> Task to complete
Only the lines below from the one containing "first_place: [243, 252, 266, 292]" to the one containing "second_place: [641, 273, 663, 322]" should be repeated, both included and unchanged.
START Supplied data
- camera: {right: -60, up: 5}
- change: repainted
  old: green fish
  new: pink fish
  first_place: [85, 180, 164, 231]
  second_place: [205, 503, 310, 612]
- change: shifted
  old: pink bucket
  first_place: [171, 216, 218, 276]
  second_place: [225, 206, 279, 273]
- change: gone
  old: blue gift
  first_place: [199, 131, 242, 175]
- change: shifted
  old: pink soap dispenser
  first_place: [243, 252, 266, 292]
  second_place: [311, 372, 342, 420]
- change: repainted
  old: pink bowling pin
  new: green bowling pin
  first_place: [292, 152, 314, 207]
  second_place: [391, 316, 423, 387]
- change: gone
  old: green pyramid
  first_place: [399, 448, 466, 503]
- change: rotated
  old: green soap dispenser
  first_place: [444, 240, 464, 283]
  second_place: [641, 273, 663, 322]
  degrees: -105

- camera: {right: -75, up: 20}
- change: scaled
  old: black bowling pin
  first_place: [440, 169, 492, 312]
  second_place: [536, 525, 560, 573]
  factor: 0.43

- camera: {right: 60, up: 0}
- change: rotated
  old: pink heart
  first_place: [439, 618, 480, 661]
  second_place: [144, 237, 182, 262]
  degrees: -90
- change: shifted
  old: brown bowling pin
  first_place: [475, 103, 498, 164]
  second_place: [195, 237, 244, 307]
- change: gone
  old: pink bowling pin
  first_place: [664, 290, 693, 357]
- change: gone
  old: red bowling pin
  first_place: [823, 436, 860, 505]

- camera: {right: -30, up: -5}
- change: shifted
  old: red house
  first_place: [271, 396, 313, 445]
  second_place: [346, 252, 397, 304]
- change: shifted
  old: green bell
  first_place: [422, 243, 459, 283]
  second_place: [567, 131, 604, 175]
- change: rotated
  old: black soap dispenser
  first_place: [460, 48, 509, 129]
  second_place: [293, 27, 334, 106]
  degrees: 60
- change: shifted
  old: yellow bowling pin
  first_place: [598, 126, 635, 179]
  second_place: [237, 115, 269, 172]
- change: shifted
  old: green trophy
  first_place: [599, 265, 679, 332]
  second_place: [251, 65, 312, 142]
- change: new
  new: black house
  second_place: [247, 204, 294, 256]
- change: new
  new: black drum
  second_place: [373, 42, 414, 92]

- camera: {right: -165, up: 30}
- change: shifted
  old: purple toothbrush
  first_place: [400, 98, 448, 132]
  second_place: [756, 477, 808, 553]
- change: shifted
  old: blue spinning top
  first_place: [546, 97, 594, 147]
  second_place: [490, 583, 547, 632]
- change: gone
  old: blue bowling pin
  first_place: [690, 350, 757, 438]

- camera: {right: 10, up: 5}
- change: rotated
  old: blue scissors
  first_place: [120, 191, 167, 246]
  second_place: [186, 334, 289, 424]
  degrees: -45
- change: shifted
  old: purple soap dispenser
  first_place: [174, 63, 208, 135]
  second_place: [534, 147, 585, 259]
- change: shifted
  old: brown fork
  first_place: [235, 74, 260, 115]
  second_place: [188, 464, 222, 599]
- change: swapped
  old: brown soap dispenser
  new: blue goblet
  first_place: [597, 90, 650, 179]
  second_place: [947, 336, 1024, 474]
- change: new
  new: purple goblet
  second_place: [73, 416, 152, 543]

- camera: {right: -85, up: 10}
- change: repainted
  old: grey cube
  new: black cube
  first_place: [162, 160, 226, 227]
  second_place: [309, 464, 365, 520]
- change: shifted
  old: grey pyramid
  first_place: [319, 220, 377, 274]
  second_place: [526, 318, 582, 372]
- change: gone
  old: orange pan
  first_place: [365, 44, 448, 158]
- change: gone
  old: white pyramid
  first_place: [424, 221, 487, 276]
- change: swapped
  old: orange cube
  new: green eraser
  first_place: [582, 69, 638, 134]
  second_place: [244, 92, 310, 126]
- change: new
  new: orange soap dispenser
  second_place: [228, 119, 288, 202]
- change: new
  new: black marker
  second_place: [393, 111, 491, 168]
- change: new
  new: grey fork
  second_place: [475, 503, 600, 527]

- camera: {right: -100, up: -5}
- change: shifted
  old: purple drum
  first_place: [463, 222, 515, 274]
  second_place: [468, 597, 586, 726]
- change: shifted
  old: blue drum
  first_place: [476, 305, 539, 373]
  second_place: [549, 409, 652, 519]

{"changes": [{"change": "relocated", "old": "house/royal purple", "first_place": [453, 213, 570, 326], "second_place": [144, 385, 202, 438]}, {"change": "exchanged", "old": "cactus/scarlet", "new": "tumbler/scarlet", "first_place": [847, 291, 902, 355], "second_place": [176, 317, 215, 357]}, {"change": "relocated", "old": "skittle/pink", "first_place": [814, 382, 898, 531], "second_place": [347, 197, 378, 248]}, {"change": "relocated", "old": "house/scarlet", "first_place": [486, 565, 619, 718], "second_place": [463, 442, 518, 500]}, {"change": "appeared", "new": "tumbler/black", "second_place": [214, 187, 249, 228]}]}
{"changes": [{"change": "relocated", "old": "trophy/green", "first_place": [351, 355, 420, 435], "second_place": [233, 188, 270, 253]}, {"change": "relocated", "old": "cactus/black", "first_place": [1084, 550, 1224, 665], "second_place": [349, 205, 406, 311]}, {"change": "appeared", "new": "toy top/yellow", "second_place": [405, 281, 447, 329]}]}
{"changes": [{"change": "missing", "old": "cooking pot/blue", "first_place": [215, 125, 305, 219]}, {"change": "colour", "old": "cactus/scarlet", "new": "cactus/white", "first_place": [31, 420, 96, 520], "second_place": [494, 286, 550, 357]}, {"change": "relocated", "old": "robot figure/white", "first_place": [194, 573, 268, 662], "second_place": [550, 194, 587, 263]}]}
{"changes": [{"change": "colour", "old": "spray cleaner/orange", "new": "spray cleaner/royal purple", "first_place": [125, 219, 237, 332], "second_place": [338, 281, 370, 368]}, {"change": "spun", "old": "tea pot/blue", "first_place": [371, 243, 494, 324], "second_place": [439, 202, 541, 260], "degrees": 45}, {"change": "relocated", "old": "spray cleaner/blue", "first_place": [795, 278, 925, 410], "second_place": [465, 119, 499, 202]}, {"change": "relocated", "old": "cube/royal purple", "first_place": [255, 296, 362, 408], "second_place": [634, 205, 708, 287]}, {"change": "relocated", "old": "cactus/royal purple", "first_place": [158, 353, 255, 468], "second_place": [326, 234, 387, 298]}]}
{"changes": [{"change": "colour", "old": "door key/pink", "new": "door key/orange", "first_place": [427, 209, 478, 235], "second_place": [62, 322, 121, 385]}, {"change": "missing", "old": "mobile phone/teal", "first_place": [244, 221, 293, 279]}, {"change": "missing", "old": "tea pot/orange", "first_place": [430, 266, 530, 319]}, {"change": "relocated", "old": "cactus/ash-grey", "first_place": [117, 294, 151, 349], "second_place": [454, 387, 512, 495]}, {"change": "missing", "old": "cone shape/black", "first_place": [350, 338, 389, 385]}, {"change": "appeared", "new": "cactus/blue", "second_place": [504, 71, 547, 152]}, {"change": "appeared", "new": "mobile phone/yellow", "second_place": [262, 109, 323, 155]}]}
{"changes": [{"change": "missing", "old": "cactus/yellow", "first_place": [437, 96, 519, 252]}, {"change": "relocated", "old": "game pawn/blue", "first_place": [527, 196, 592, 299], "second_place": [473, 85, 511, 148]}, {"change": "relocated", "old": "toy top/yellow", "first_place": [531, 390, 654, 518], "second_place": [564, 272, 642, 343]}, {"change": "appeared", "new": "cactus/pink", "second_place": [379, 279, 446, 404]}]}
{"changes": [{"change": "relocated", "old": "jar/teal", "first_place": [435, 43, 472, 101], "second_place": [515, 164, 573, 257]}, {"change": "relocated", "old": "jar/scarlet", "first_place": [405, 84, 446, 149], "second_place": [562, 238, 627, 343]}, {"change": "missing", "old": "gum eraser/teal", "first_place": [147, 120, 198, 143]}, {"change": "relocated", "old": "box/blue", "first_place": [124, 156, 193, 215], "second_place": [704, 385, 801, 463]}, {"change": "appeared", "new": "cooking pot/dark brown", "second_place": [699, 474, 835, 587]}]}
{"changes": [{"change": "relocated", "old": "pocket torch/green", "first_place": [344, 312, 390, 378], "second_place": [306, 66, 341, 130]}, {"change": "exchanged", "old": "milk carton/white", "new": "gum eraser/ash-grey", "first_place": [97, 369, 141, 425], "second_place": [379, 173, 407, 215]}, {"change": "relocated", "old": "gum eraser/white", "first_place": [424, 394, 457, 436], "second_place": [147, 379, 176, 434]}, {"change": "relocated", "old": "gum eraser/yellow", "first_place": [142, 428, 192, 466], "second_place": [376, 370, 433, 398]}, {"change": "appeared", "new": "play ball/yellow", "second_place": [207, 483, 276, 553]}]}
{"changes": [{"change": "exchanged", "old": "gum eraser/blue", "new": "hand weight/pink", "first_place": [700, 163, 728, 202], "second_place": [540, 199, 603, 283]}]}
END Supplied data
> Response
  first_place: [243, 252, 266, 292]
  second_place: [311, 372, 342, 420]
- change: repainted
  old: pink bowling pin
  new: green bowling pin
  first_place: [292, 152, 314, 207]
  second_place: [391, 316, 423, 387]
- change: gone
  old: green pyramid
  first_place: [399, 448, 466, 503]
- change: rotated
  old: green soap dispenser
  first_place: [444, 240, 464, 283]
  second_place: [641, 273, 663, 322]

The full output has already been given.